DATA SUPPLIED ▸
-.-.-

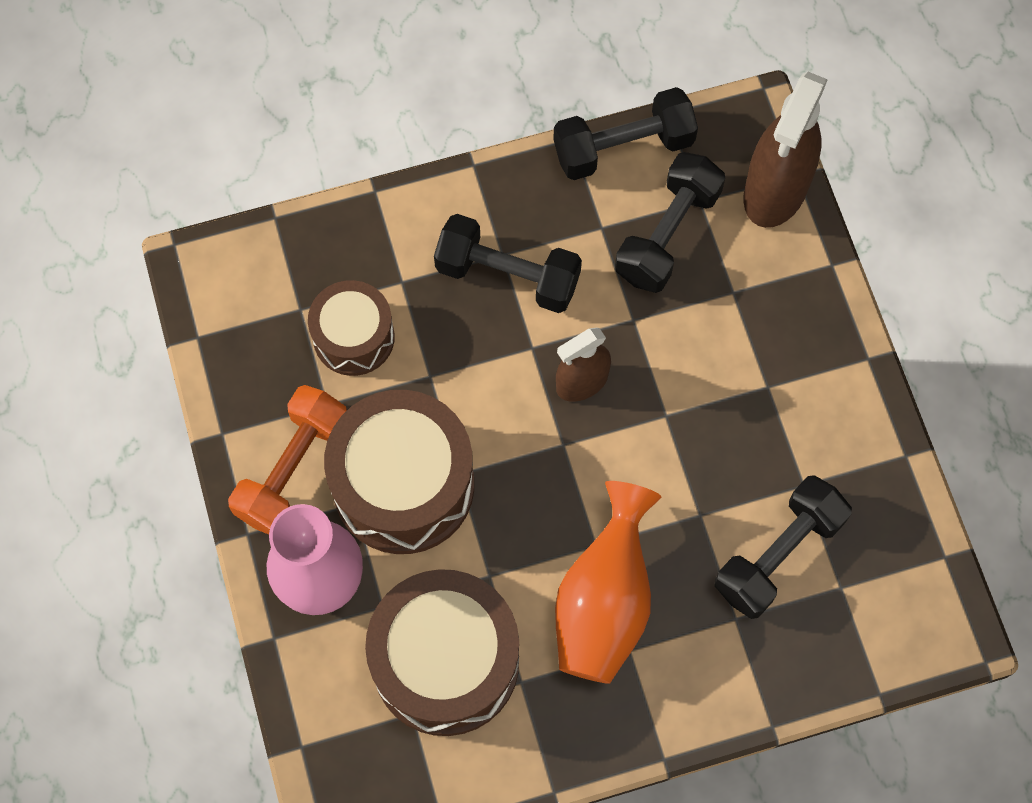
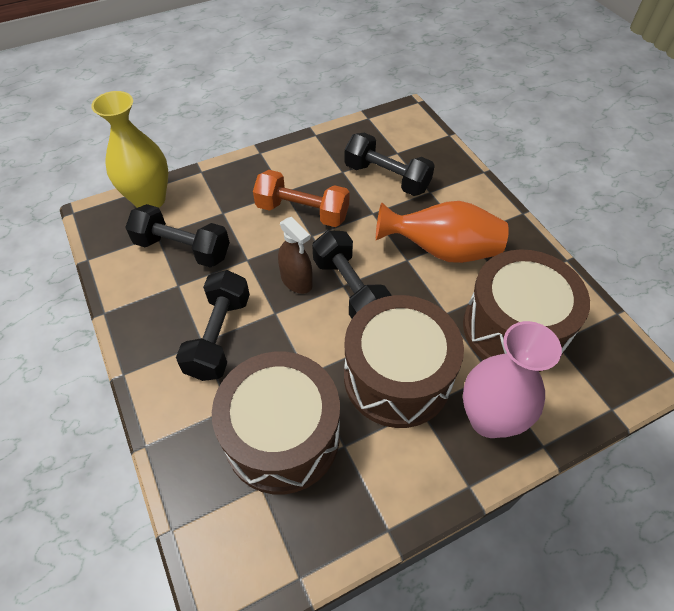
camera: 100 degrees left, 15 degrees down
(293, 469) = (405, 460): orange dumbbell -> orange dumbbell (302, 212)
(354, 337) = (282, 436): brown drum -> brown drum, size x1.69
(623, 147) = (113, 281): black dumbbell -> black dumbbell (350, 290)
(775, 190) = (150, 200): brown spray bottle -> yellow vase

-.-.-

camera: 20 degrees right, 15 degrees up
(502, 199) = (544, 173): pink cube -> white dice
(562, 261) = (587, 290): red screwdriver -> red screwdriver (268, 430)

-.-.-

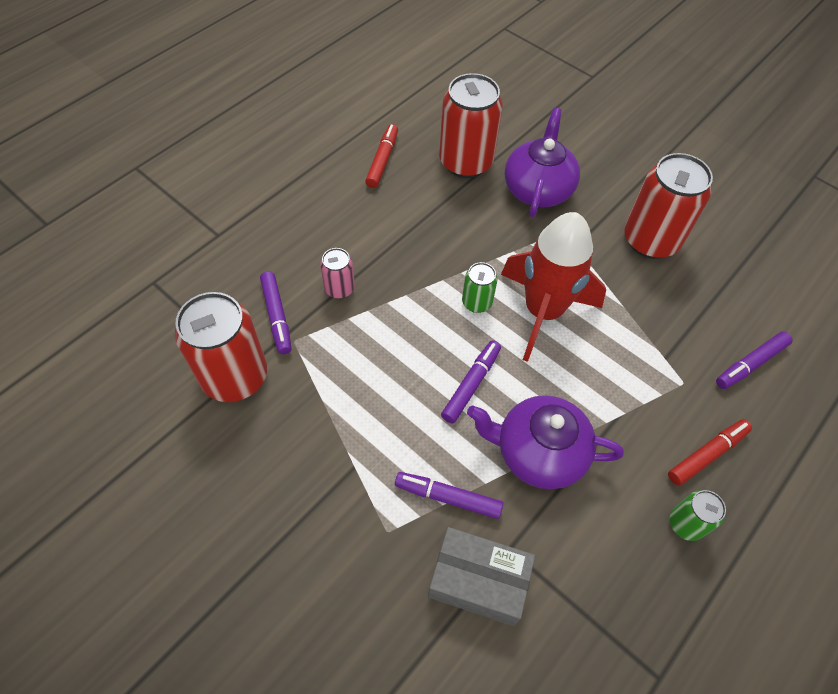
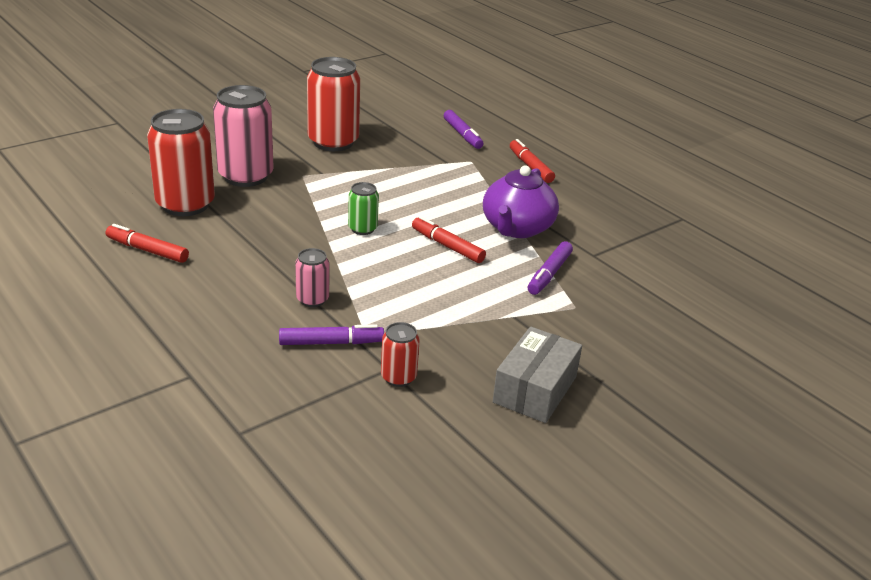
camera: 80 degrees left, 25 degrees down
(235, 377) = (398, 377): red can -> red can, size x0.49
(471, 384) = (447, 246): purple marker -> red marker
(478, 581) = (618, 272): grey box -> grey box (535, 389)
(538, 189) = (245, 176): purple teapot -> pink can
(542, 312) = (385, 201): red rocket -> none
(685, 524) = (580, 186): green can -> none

-.-.-

ACTIVITY ▸
The range runs from the line above containing "camera: 100 degrees left, 15 degrees down" to the line containing "(775, 190) = (150, 200): brown", inclusive. Restate those lines word for word and no others.

RESPONSE ▸
camera: 100 degrees left, 15 degrees down
(293, 469) = (405, 460): orange dumbbell -> orange dumbbell (302, 212)
(354, 337) = (282, 436): brown drum -> brown drum, size x1.69
(623, 147) = (113, 281): black dumbbell -> black dumbbell (350, 290)
(775, 190) = (150, 200): brown spray bottle -> yellow vase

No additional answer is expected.